_Exercise instructions_:
Filter the data for "grey" and copy matching lines.

_Material for this task_:
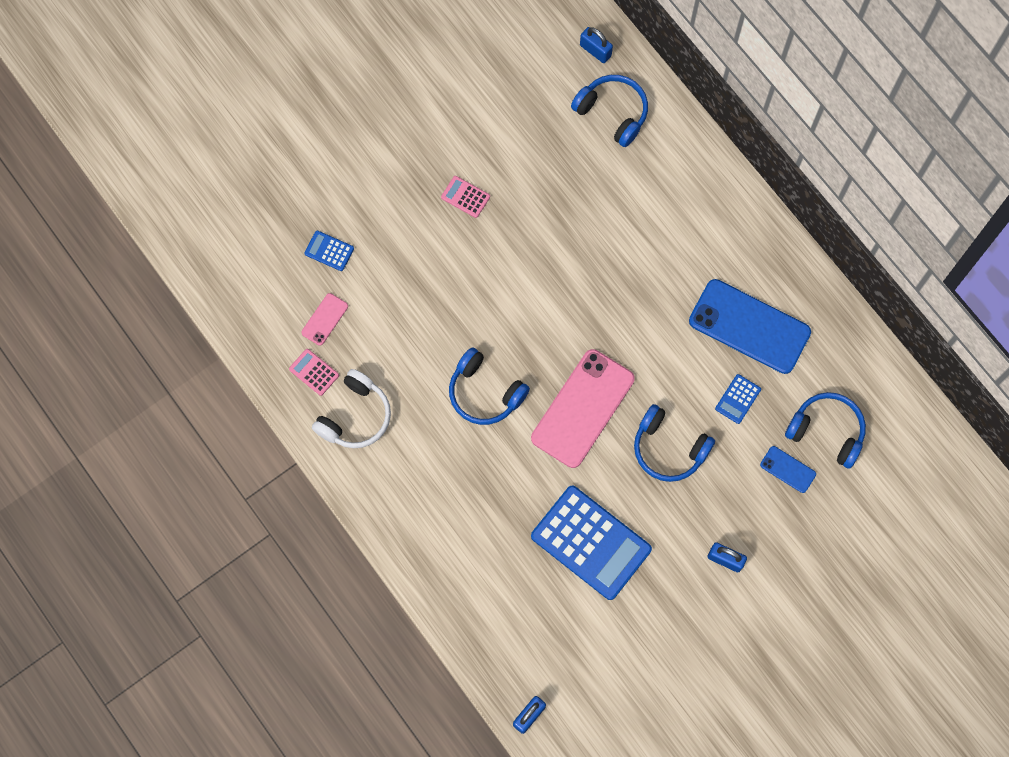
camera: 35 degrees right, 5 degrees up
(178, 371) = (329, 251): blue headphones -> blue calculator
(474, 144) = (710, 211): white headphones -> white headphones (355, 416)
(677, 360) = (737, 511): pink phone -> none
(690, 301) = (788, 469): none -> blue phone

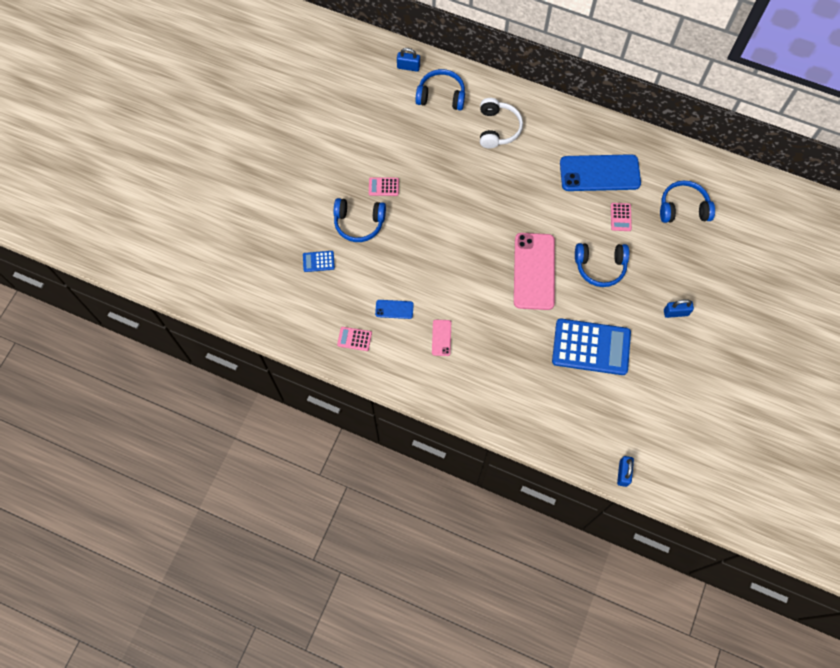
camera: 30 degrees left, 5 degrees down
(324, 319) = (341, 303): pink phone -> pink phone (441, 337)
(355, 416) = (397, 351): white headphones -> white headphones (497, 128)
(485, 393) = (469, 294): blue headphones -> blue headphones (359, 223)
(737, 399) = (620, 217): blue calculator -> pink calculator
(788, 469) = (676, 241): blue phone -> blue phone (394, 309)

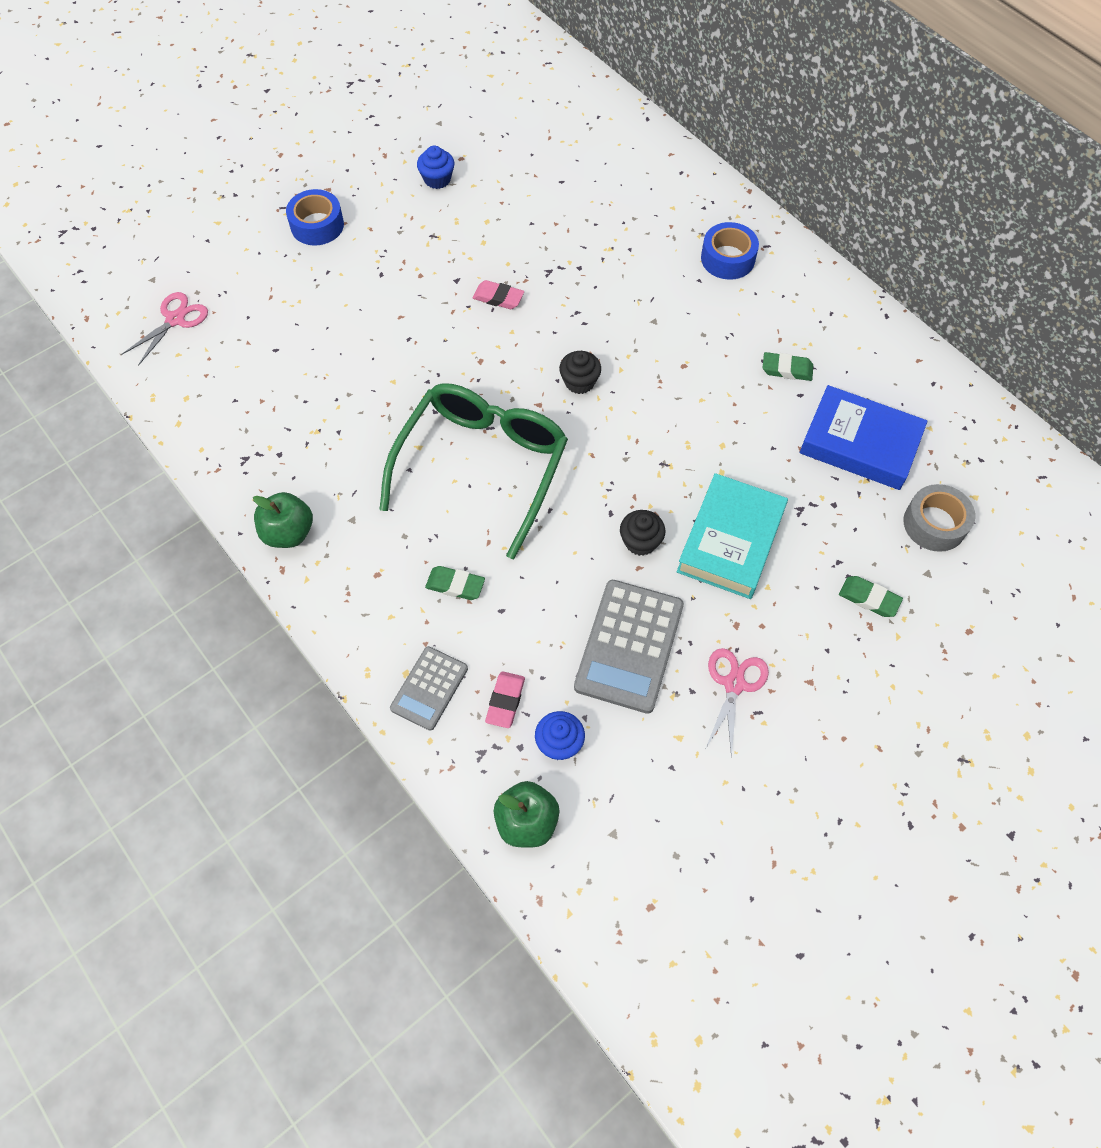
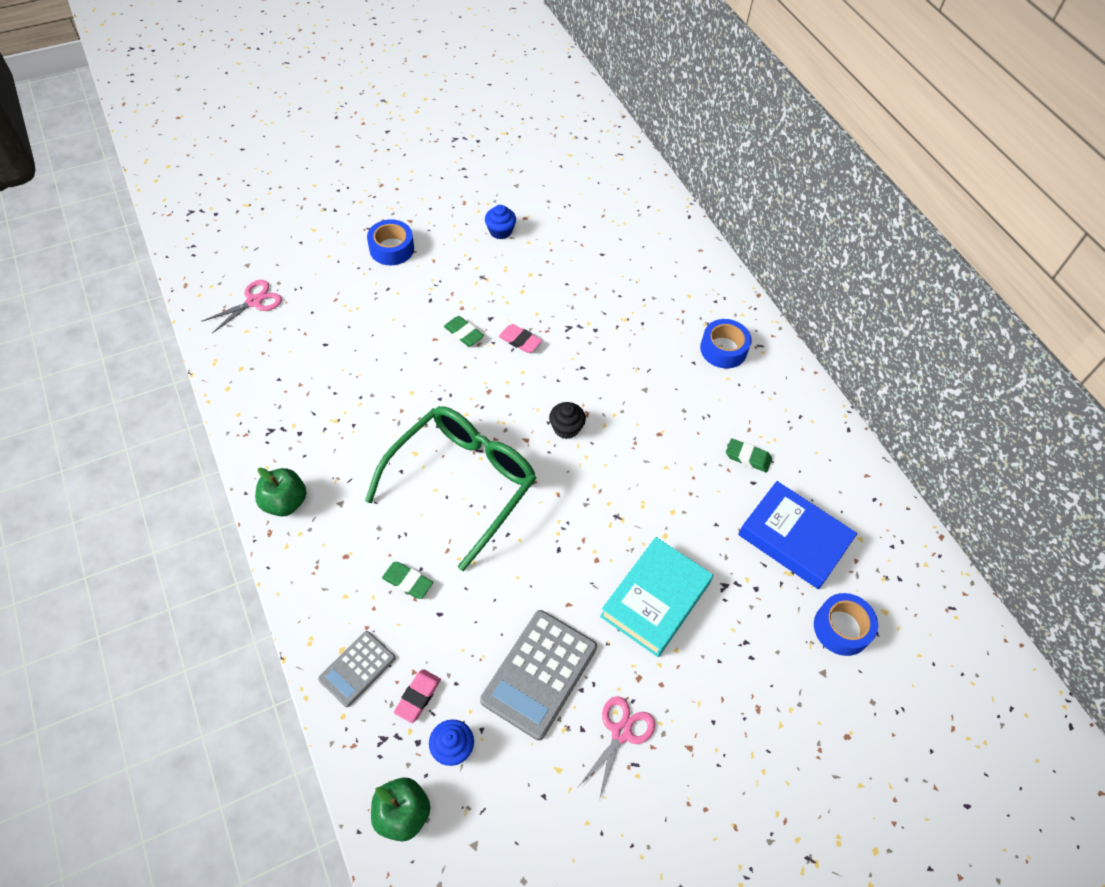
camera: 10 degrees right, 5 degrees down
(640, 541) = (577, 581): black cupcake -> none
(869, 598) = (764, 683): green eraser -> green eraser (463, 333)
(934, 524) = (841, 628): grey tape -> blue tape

--

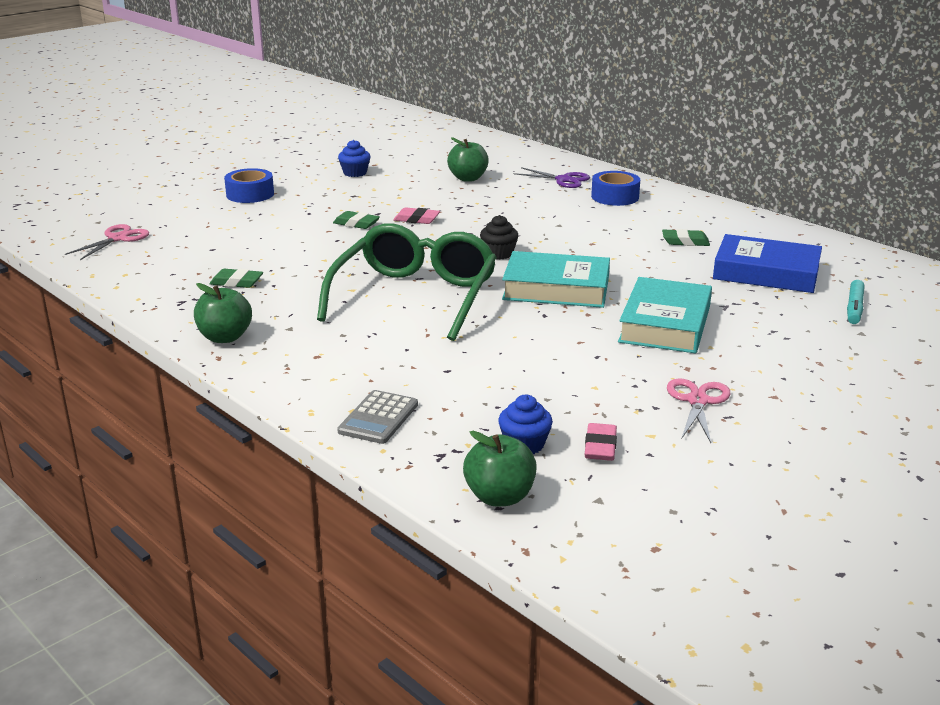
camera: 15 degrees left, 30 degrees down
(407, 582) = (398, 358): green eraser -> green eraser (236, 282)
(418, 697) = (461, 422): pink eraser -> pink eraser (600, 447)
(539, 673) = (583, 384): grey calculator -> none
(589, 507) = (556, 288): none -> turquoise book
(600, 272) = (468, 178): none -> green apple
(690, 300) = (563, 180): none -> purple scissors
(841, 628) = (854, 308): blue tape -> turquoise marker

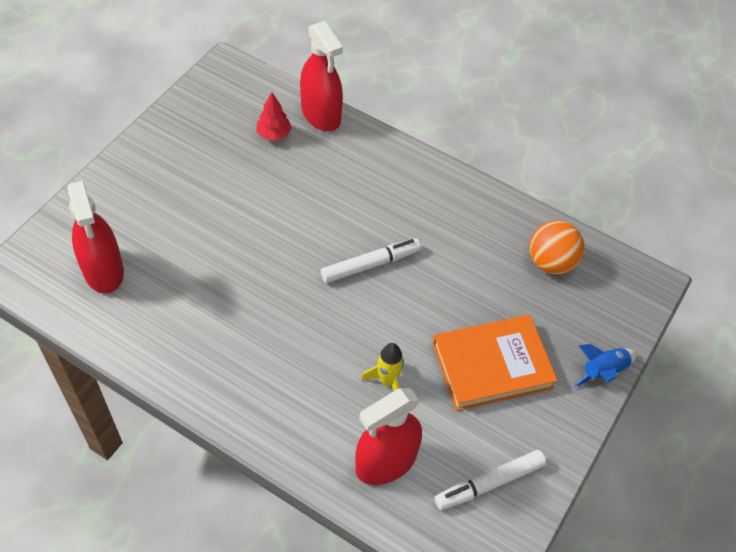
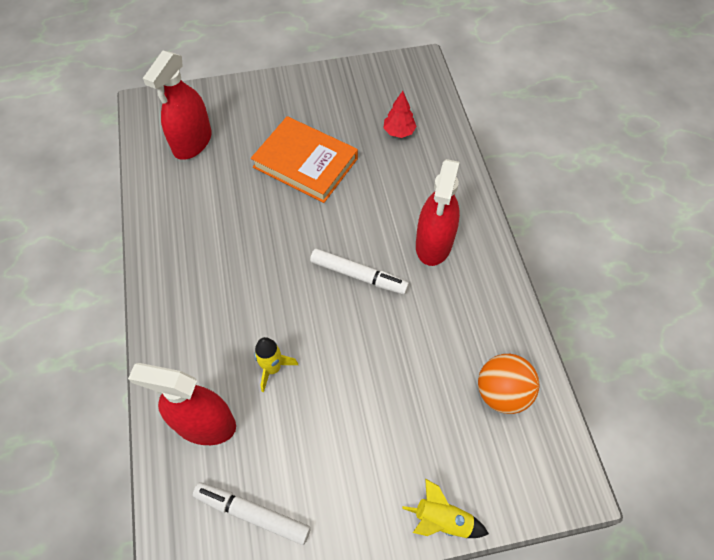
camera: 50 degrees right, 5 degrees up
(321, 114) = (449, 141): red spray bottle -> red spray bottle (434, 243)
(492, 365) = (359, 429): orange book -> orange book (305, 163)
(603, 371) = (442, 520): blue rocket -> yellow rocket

_Reply_:
(934, 524) = (841, 628): grey tape -> blue tape
(539, 673) = (583, 384): grey calculator -> none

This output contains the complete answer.